Your instructions:
Restate the whole listing below word for word and keep the images out.

-------- Material provided

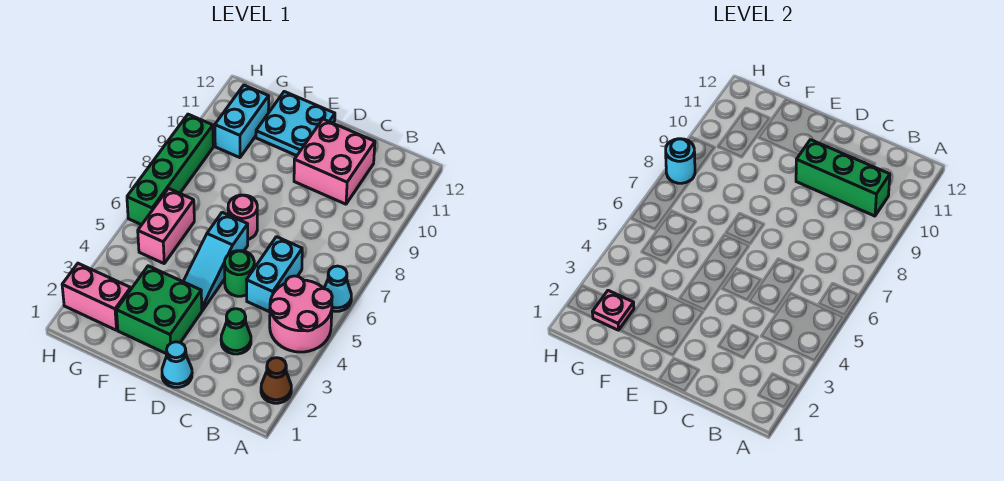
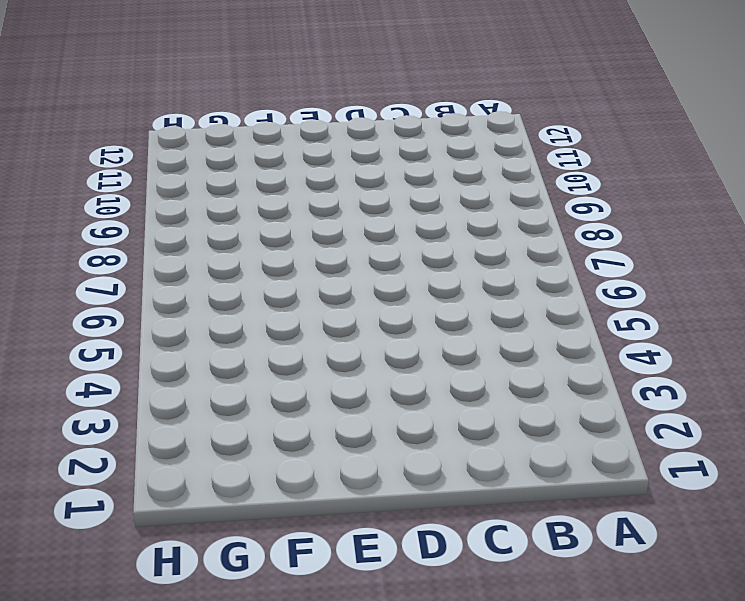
none -> brown cone A2 level 1
none -> pink round brick A4:B5 level 1
none -> cyan cone A6 level 1

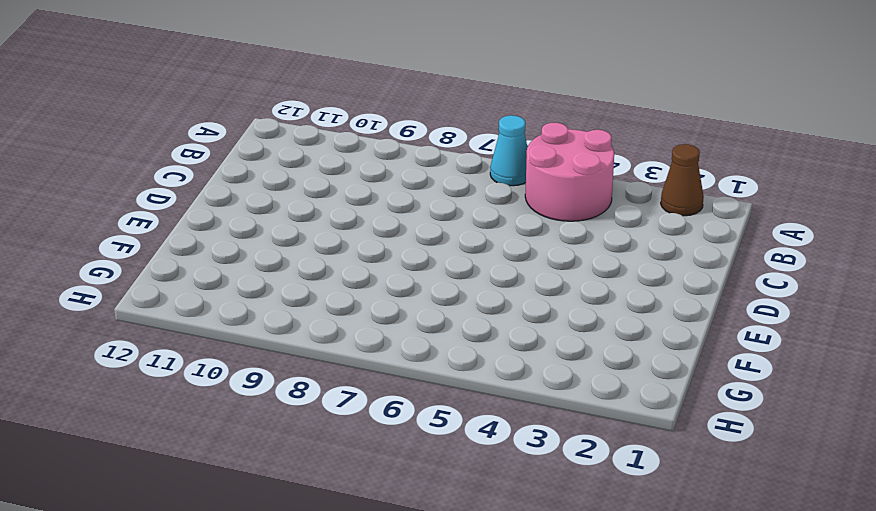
none -> green cone C3 level 1
none -> cyan brick C5:C6 level 1
none -> pink brick C10:D11 level 1

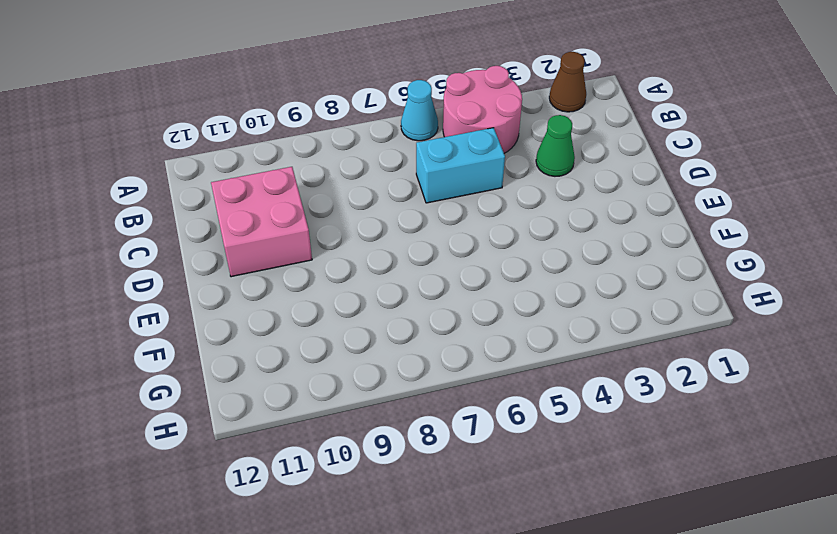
none -> cyan cone D1 level 1
none -> green round brick D5 level 1
none -> green brick E2:F3 level 1

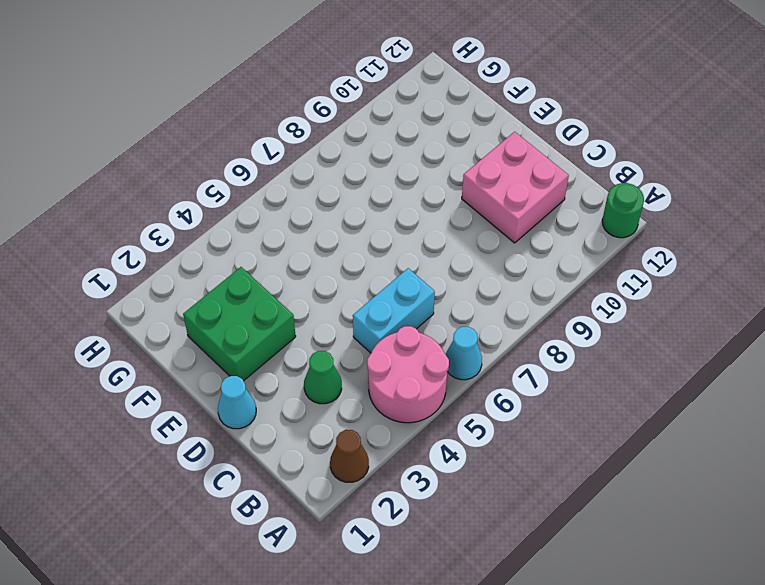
green round brick A12 level 1 -> green round brick D5 level 1
none -> cyan slope E4:E6 level 1 top 6
none -> pink round brick E7 level 1
none -> cyan plate E11:F12 level 1

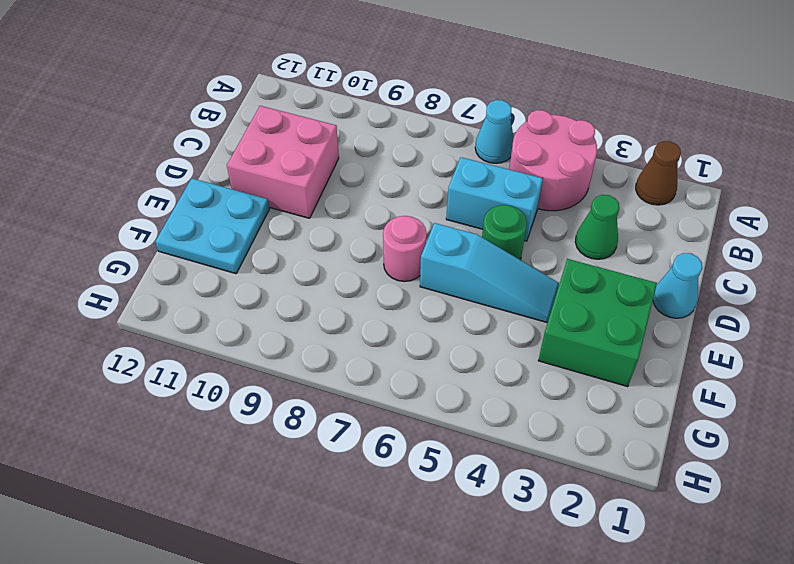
none -> pink brick G2:H2 level 1
none -> pink brick G5:G6 level 1
none -> cyan brick G10:G11 level 1

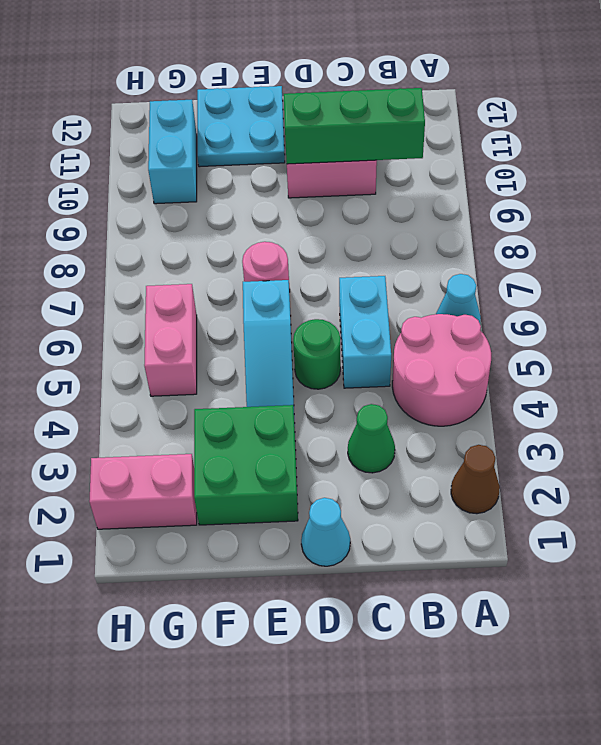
none -> green brick H6:H9 level 1
none -> pink plate G2 level 2
none -> cyan round brick H8 level 2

----------------

Task result:
none -> brown cone A2 level 1
none -> pink round brick A4:B5 level 1
none -> cyan cone A6 level 1

none -> green cone C3 level 1
none -> cyan brick C5:C6 level 1
none -> pink brick C10:D11 level 1

none -> cyan cone D1 level 1
none -> green round brick D5 level 1
none -> green brick E2:F3 level 1

green round brick A12 level 1 -> green round brick D5 level 1
none -> cyan slope E4:E6 level 1 top 6
none -> pink round brick E7 level 1
none -> cyan plate E11:F12 level 1

none -> pink brick G2:H2 level 1
none -> pink brick G5:G6 level 1
none -> cyan brick G10:G11 level 1

none -> green brick H6:H9 level 1
none -> pink plate G2 level 2
none -> cyan round brick H8 level 2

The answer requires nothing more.